Instructions to follow: Pull out every line of the records that contains the string "with", matching case exactly.

Listing:
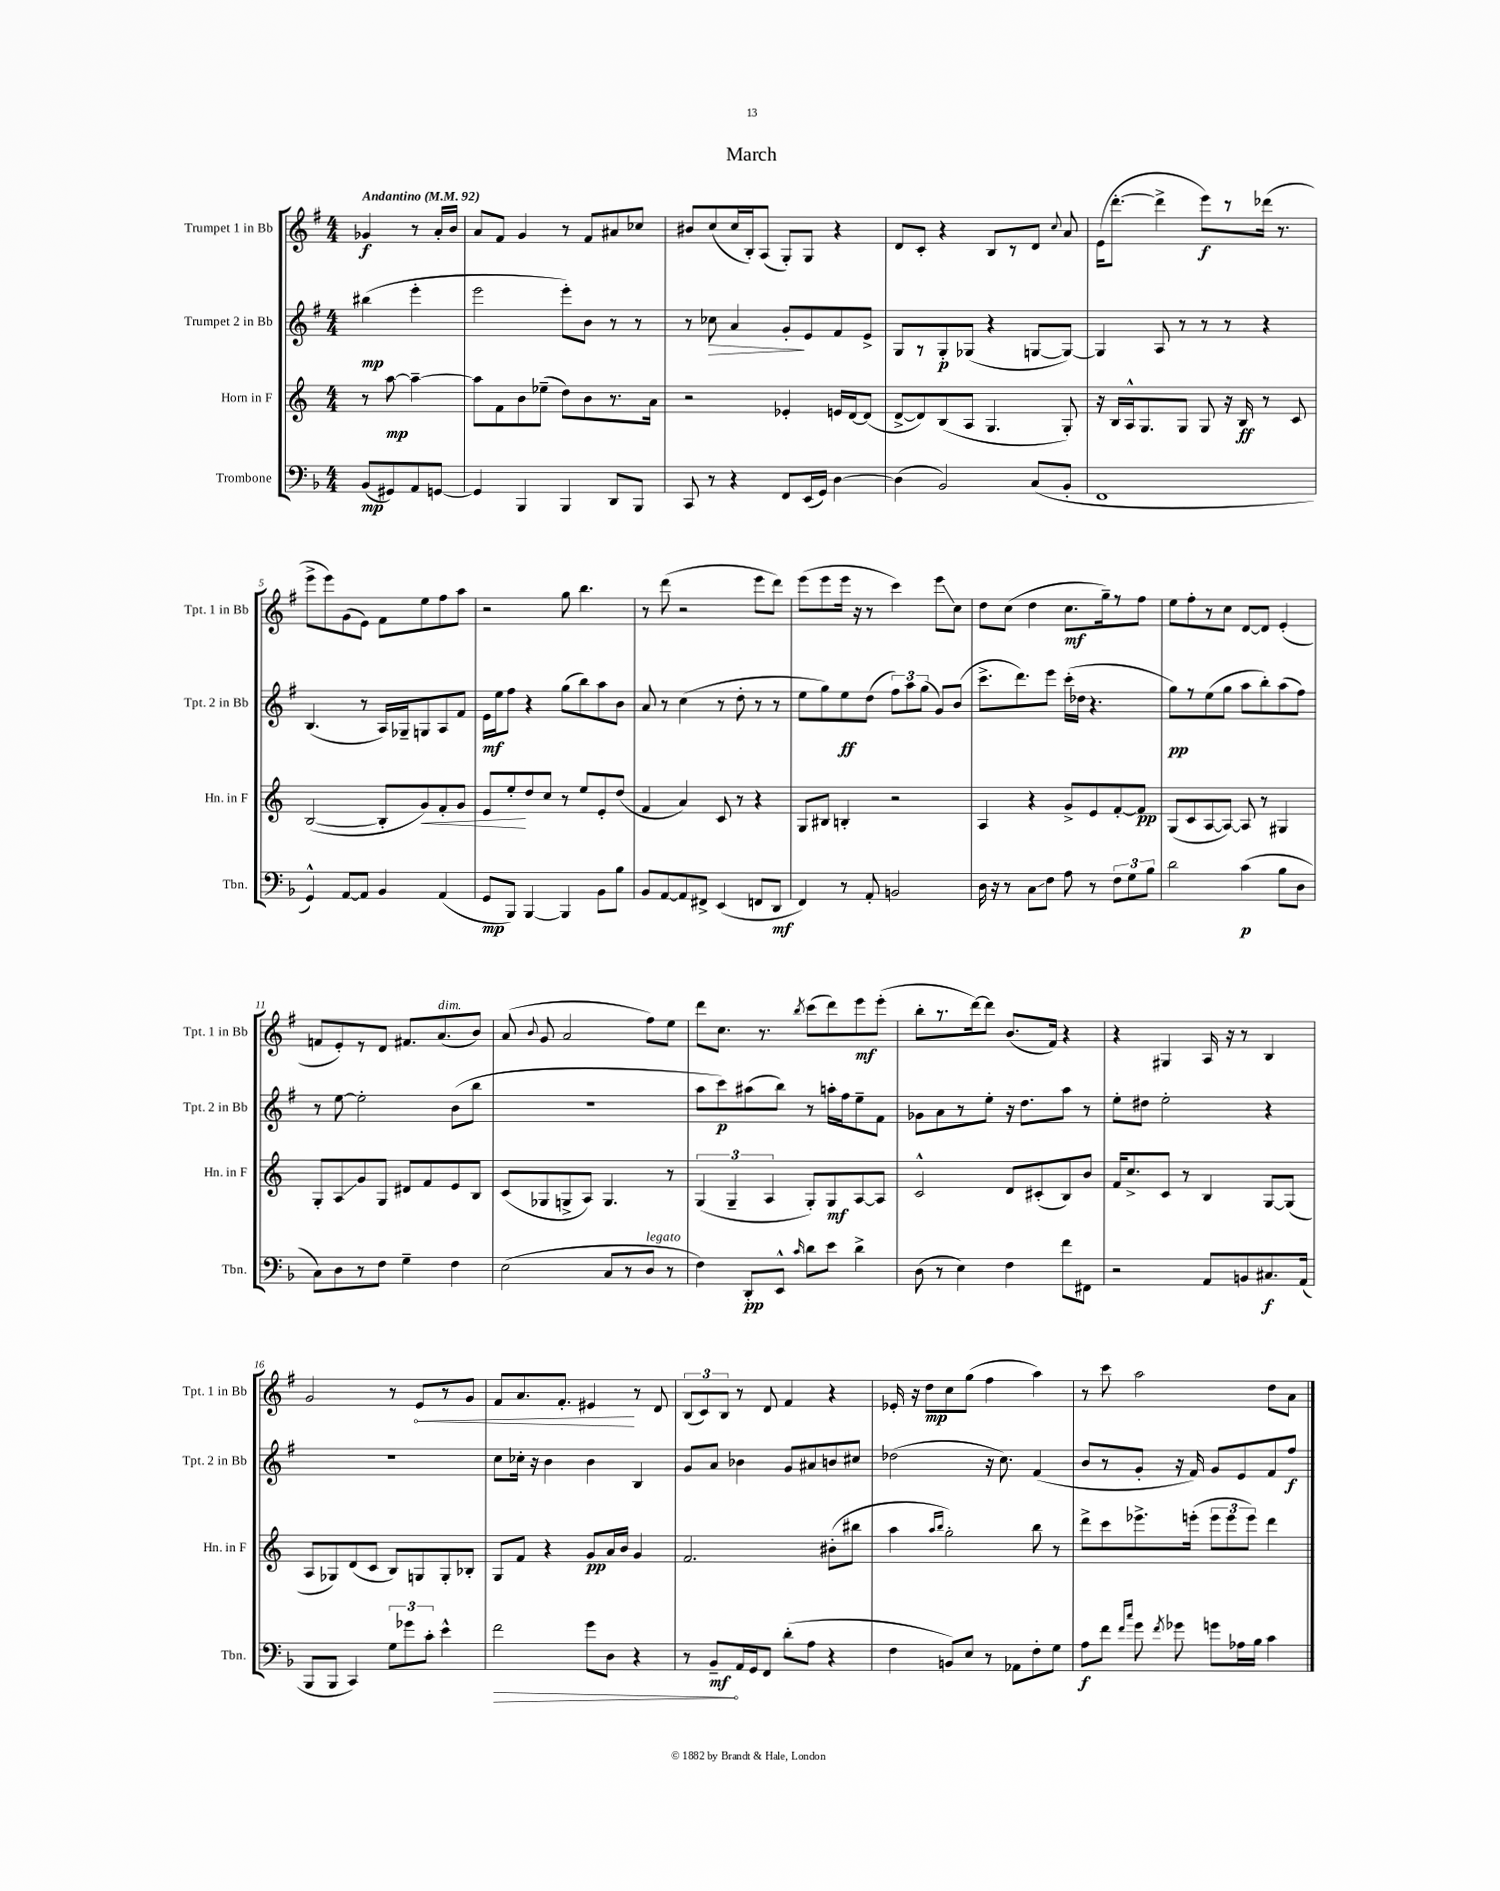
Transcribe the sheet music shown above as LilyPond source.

\header { title = "March" }
<<
\new StaffGroup <<
\new Staff = "s0" \with { instrumentName = "Trumpet 1 in Bb" shortInstrumentName = "Tpt. 1 in Bb" } {
    \clef treble \key g \major \numericTimeSignature \time 4/4 \partial 2 \tempo "Andantino" 4 = 92
    \autoBeamOff ges'4\f r8 a'16[-. b'16] |
    a'8[ fis'8] g'4 r8 fis'8[ ais'8 ces''8] |
    bis'8[ c''8( c''16 b16-.) a8]( g8[-.) g8] r4 |
    d'8[ c'8]-. r4 b8[ r8 d'8] \appoggiatura { c''8 } a'8 |
    e'16[( d'''8.]~-. d'''4-> e'''8[\f) r8 des'''16]( r8. |
    e'''8[-> e'''8) g'8( e'8]) fis'8[ e''8 fis''8 a''8] |
    r2 g''8 b''4. |
    r8 d'''8( r2 e'''8[ d'''8]) |
    e'''8[( e'''8 e'''16] r16 r8 c'''4) e'''8[\glissando c''8] |
    d''8[ c''8]( d''4 c''8.[\mf g''16--) r8 fis''8] |
    e''8[ fis''8-. r8 c''8] d'8[~ d'8] e'4-.( |
    f'8[ e'8-.) r8 d'8] fis'8.[ a'8.^\markup { \italic "dim." }( b'8]) |
    a'8( \appoggiatura { b'8 } g'8 a'2 fis''8[) e''8] |
    d'''8[ c''8.] r8. \acciaccatura { b''8 } c'''8[( d'''8) e'''8\mf e'''8]-.( |
    b''8[-. r8. d'''16~) d'''8] b'8.[( fis'16]) r4 |
    r4 gis4 a16 r16 r8 b4 |
    g'2 r8 \once \override Hairpin.circled-tip = ##t e'8[\< r8 g'8] |
    fis'8[ a'8. fis'8.]-. eis'4\! r8 d'8 |
    \tuplet 3/2 { b8[( c'8) b8] } r8 d'8 fis'4 r4 |
    ees'16-. r16 d''8[\mp c''8 g''8]( fis''4 a''4) |
    r8 c'''8 a''2 d''8[ a'8] \bar "|." |
}
\new Staff = "s1" \with { instrumentName = "Trumpet 2 in Bb" shortInstrumentName = "Tpt. 2 in Bb" } {
    \clef treble \key g \major \numericTimeSignature \time 4/4 \partial 2
    \autoBeamOff bis''4\mp( e'''4-. |
    e'''2 e'''8[-.) b'8] r8 r8 |
    r8 ces''8\> a'4 g'8[-.\! e'8 fis'8 e'8]-> |
    g8[ r8 g8-.\p ges8]( r4 g8[~ g8]~) |
    g4 a8 r8 r8 r8 r4 |
    b4.( r8 a16[) ges16-- g8 a8 fis'8] |
    e'16[\mf e''16 fis''8] r4 g''8[( b''8) a''8 b'8] |
    a'8 r8 c''4( r8 d''8-. r8 r8 |
    e''8[ g''8) e''8\ff d''8]( \tuplet 3/2 { fis''8[) a''8 g''8]( } g'8[) b'8]( |
    c'''8.[-> d'''8.) e'''8] c'''16[-.( des''16] r4. |
    g''8[\pp) r8 e''8( g''8] a''8[ b''8-.) a''8( fis''8]) |
    r8 e''8~ e''2-. b'8[( b''8] |
    R1 |
    a''8[ c'''8\p) ais''8( b''8]) r8 a''16[-. fis''16 e''8-- fis'8] |
    ges'8[ a'8 r8 e''8]-. r16 d''8.[ a''8] r8 |
    e''8[-. dis''8] e''2-. r4 |
    R1 |
    c''8[ ces''16]-. r16 b'4 b'4 b4 |
    g'8[ a'8] bes'4 g'8[ ais'8 b'8 cis''8] |
    des''2( r16 c''8.) fis'4( |
    b'8[ r8 g'8]-. r16 fis'16) g'8[ e'8 fis'8 fis''8]\f \bar "|." |
}
\new Staff = "s2" \with { instrumentName = "Horn in F" shortInstrumentName = "Hn. in F" } {
    \clef treble \key c \major \numericTimeSignature \time 4/4 \partial 2
    \autoBeamOff r8 a''8~\mp a''4~-- |
    a''8[ f'8 b'8 ees''8]--( d''8[) b'8 r8. a'16] |
    r2 ees'4-. e'16[ d'16~ d'8]( |
    d'8[~-> d'8) b8( a8] g4. g8-.) |
    r16 b16[ a16-^ g8. g8] g8 r16 b16\ff r8 c'8 |
    b2~( b8[-. g'8\<) f'8-. g'8] |
    e'8[ e''8-.\! d''8 c''8] r8 e''8[ e'8-. d''8]( |
    f'4 a'4) c'8 r8 r4 |
    g8[ bis8] b4-. r2 |
    a4 r4 g'8[-> e'8 f'8~-. f'8]\pp |
    g8[( c'8 a8~ a8]~) a8 r8 gis4 |
    g8[-. a8\glissando g'8 g8] dis'8[ f'8 e'8 b8] |
    c'8[( ges8 g8-> a8]) g4. r8 |
    \tuplet 3/2 { g4( g4-- a4 } g8[-.) g8\mf a8~ a8] |
    c'2-^ d'8[ cis'8-.( b8) b'8] |
    f'16[ c''8.-> c'8] r8 b4 g8[~ g8]( |
    a8[ ges8) d'8( c'8] b8[) g8 g8-. bes8]-. |
    g8[ f'8] r4 g'8[\pp a'16 b'16] g'4 |
    f'2. bis'8[-.( bis''8] |
    a''4 \grace { a''16[ b''16] } g''2-.) b''8 r8 |
    d'''8[-> c'''8 ees'''8.-> e'''16]-.( \tuplet 3/2 { e'''8[ e'''8 e'''8]) } d'''4 \bar "|." |
}
\new Staff = "s3" \with { instrumentName = "Trombone" shortInstrumentName = "Tbn." } {
    \clef bass \key f \major \numericTimeSignature \time 4/4 \partial 2
    \autoBeamOff bes,8[\mp( gis,8) a,8 g,8]~ |
    g,4 bes,,4 bes,,4 d,8[ bes,,8] |
    c,8 r8 r4 f,8[ e,16( g,16]) d4~ |
    d4( bes,2) c8[( bes,8]-. |
    f,1 |
    g,4-^) a,8[~ a,8] bes,4 a,4( |
    g,8[\mp bes,,8]) bes,,4~ bes,,4 bes,8[ bes8] |
    bes,8[ a,8~ a,8 fis,8]-> e,4( f,8[ d,8]\mf |
    f,4) r8 a,8-. b,2 |
    d16 r16 r8 c8[\glissando f8] a8 r8 \tuplet 3/2 { f8[ g8 bes8] } |
    d'2 c'4\p( bes8[ d8] |
    c8[) d8 r8 f8] g4-- f4 |
    e2( c8[ r8 d8]^\markup { \italic "legato" } r8 |
    f4) d,8[-.\pp e,8]-^ \grace { c'16 } d'8[ e'8] d'4-> |
    d8( r8 e4) f4 f'8[ fis,8] |
    r2 a,8[ b,8 cis8.\f a,16]( |
    bes,,8[ bes,,8] c,4) \tuplet 3/2 { g8[ ges'8 c'8]-. } e'4-^ |
    \once \override Hairpin.circled-tip = ##t f'2\> g'8[ d8] r4 |
    r8 bes,8[--\mf\! a,16 g,16 f,8] d'8[-.( a8] r4 |
    f4 b,8[) e8] r8 aes,8[ f8-. g8] |
    a8[\f f'8] \grace { f'16[ c''16] } g'8 \acciaccatura { f'8 } ges'8 g'8[ aes16 bes16] c'4 \bar "|." |
}
>>
>>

Reply to the task:
\new Staff = "s0" \with { instrumentName = "Trumpet 1 in Bb" shortInstrumentName = "Tpt. 1 in Bb" } {
\new Staff = "s1" \with { instrumentName = "Trumpet 2 in Bb" shortInstrumentName = "Tpt. 2 in Bb" } {
\new Staff = "s2" \with { instrumentName = "Horn in F" shortInstrumentName = "Hn. in F" } {
\new Staff = "s3" \with { instrumentName = "Trombone" shortInstrumentName = "Tbn." } {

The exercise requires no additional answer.